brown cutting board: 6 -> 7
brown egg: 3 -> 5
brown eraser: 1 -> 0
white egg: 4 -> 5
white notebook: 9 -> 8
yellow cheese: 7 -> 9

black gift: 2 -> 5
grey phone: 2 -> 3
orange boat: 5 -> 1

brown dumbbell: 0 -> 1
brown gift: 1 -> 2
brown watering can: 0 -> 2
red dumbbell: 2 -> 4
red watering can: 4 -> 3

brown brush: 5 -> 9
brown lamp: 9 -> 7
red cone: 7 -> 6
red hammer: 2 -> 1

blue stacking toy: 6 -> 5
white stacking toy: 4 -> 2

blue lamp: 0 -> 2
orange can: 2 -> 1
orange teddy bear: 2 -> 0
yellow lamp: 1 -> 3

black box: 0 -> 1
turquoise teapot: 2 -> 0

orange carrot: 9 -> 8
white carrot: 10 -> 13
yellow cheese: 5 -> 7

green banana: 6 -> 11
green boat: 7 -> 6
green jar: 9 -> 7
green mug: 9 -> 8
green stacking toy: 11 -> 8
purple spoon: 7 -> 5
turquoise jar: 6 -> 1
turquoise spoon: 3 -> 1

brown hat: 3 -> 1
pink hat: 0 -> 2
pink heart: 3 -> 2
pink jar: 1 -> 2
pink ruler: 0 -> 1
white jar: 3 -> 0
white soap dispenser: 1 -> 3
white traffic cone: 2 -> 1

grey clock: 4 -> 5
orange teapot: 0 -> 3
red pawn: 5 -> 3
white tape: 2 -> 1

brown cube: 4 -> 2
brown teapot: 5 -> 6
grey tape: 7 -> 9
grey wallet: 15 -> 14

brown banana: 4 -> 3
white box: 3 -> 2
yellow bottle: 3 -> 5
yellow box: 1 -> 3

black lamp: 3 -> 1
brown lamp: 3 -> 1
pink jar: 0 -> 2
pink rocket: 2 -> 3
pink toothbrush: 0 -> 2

==*==

▸ Brief
From the line containing "orange carrot: 9 -> 8" through the last line of the records, output each line exactly and nothing more.

▸ Answer box
orange carrot: 9 -> 8
white carrot: 10 -> 13
yellow cheese: 5 -> 7

green banana: 6 -> 11
green boat: 7 -> 6
green jar: 9 -> 7
green mug: 9 -> 8
green stacking toy: 11 -> 8
purple spoon: 7 -> 5
turquoise jar: 6 -> 1
turquoise spoon: 3 -> 1

brown hat: 3 -> 1
pink hat: 0 -> 2
pink heart: 3 -> 2
pink jar: 1 -> 2
pink ruler: 0 -> 1
white jar: 3 -> 0
white soap dispenser: 1 -> 3
white traffic cone: 2 -> 1

grey clock: 4 -> 5
orange teapot: 0 -> 3
red pawn: 5 -> 3
white tape: 2 -> 1

brown cube: 4 -> 2
brown teapot: 5 -> 6
grey tape: 7 -> 9
grey wallet: 15 -> 14

brown banana: 4 -> 3
white box: 3 -> 2
yellow bottle: 3 -> 5
yellow box: 1 -> 3

black lamp: 3 -> 1
brown lamp: 3 -> 1
pink jar: 0 -> 2
pink rocket: 2 -> 3
pink toothbrush: 0 -> 2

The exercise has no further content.